> [TASK DETAILS]:
Starting with the first line of the data that follows, transcribe every line verbatim until the line containing "black truck: 11 -> 13" has been transcribed.

____ RECORDED INFORMATION

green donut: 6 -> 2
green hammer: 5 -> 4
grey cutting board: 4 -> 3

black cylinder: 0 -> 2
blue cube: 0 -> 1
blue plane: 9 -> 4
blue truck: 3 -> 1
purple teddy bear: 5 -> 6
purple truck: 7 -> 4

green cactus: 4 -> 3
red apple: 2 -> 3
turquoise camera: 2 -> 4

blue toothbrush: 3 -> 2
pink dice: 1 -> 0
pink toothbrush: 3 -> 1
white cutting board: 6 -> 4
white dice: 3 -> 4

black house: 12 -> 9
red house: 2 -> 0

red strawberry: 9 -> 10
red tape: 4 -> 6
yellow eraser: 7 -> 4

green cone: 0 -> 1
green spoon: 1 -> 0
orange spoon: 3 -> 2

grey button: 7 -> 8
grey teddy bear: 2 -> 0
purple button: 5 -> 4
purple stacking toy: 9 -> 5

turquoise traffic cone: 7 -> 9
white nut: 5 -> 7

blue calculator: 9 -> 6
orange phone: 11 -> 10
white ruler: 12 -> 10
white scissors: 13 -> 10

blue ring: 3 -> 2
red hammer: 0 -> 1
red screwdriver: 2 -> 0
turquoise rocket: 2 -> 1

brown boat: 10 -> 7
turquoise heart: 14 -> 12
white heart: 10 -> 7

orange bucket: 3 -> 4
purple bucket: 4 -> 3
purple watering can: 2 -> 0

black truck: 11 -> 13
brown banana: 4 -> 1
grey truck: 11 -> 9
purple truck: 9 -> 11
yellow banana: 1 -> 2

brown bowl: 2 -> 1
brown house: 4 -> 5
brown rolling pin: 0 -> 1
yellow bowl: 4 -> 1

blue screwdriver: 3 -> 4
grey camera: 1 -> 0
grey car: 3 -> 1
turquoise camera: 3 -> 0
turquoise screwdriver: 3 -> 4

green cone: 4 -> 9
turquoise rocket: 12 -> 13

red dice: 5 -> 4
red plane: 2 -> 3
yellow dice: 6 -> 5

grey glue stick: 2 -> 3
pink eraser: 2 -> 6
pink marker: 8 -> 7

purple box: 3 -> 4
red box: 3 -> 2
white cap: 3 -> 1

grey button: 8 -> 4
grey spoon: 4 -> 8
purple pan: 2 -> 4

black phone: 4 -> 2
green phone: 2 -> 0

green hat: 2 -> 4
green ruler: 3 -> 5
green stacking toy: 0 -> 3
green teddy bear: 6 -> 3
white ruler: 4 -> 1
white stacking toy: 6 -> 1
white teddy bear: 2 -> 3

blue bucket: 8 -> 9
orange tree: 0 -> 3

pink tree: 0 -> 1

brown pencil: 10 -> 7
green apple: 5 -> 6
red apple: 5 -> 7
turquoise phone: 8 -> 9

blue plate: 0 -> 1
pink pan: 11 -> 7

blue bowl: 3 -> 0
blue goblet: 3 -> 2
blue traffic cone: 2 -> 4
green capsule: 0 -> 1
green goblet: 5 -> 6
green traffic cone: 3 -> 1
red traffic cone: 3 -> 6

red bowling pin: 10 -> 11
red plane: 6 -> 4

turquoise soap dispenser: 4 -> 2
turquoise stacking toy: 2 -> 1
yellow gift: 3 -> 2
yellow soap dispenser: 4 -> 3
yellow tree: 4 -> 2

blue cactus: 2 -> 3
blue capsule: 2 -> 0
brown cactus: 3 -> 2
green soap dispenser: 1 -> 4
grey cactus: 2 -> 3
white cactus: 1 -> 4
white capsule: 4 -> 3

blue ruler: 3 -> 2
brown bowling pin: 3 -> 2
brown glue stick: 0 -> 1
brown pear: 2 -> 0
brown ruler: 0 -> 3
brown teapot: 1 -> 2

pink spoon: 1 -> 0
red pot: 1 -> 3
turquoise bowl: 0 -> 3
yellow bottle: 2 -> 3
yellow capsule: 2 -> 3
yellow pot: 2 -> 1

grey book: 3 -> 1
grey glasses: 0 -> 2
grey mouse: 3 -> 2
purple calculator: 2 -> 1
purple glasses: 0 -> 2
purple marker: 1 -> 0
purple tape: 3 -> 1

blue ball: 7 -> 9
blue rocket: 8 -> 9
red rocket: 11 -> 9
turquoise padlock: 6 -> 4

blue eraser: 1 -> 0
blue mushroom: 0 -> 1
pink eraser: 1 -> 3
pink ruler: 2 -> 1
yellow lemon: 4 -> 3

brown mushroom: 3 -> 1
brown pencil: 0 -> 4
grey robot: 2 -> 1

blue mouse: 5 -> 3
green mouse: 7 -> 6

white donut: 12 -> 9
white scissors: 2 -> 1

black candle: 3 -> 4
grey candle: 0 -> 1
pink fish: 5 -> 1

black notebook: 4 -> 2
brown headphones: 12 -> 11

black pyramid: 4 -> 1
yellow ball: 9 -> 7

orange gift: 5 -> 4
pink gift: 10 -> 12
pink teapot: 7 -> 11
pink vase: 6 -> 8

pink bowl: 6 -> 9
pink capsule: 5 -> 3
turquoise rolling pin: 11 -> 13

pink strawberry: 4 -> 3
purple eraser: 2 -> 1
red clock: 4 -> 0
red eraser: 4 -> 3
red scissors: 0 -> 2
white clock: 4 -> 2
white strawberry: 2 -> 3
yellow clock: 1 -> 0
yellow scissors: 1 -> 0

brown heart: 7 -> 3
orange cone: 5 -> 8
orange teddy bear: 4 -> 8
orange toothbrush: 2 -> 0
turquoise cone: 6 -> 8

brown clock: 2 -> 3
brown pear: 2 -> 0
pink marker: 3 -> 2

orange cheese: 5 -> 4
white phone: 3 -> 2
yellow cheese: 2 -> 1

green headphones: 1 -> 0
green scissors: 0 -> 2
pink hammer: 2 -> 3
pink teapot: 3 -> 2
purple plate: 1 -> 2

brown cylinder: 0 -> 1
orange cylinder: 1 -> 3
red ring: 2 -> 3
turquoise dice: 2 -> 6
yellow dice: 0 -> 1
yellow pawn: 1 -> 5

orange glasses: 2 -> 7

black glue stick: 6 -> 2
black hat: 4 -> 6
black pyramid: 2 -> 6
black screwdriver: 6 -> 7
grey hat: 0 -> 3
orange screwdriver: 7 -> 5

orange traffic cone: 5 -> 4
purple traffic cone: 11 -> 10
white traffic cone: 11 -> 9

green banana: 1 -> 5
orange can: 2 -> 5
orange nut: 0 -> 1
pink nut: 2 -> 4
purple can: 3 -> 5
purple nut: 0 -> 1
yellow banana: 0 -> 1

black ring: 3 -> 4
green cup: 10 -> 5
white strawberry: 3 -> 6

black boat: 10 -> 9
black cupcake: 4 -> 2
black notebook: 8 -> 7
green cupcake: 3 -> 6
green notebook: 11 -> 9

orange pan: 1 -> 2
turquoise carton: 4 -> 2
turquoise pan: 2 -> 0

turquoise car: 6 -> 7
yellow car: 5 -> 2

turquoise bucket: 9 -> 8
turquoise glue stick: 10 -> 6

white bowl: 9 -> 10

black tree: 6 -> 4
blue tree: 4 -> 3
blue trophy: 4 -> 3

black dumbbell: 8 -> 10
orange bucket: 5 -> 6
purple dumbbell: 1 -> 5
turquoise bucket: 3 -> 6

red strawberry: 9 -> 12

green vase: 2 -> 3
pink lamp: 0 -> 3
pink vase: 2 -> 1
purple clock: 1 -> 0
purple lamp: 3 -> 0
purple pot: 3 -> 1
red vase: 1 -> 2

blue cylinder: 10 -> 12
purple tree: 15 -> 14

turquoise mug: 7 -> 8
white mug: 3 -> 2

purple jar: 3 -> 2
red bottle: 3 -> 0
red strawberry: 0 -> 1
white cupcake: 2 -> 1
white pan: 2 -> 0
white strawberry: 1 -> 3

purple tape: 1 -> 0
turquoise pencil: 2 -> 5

________

> [EXERCISE RESPONSE]:
green donut: 6 -> 2
green hammer: 5 -> 4
grey cutting board: 4 -> 3

black cylinder: 0 -> 2
blue cube: 0 -> 1
blue plane: 9 -> 4
blue truck: 3 -> 1
purple teddy bear: 5 -> 6
purple truck: 7 -> 4

green cactus: 4 -> 3
red apple: 2 -> 3
turquoise camera: 2 -> 4

blue toothbrush: 3 -> 2
pink dice: 1 -> 0
pink toothbrush: 3 -> 1
white cutting board: 6 -> 4
white dice: 3 -> 4

black house: 12 -> 9
red house: 2 -> 0

red strawberry: 9 -> 10
red tape: 4 -> 6
yellow eraser: 7 -> 4

green cone: 0 -> 1
green spoon: 1 -> 0
orange spoon: 3 -> 2

grey button: 7 -> 8
grey teddy bear: 2 -> 0
purple button: 5 -> 4
purple stacking toy: 9 -> 5

turquoise traffic cone: 7 -> 9
white nut: 5 -> 7

blue calculator: 9 -> 6
orange phone: 11 -> 10
white ruler: 12 -> 10
white scissors: 13 -> 10

blue ring: 3 -> 2
red hammer: 0 -> 1
red screwdriver: 2 -> 0
turquoise rocket: 2 -> 1

brown boat: 10 -> 7
turquoise heart: 14 -> 12
white heart: 10 -> 7

orange bucket: 3 -> 4
purple bucket: 4 -> 3
purple watering can: 2 -> 0

black truck: 11 -> 13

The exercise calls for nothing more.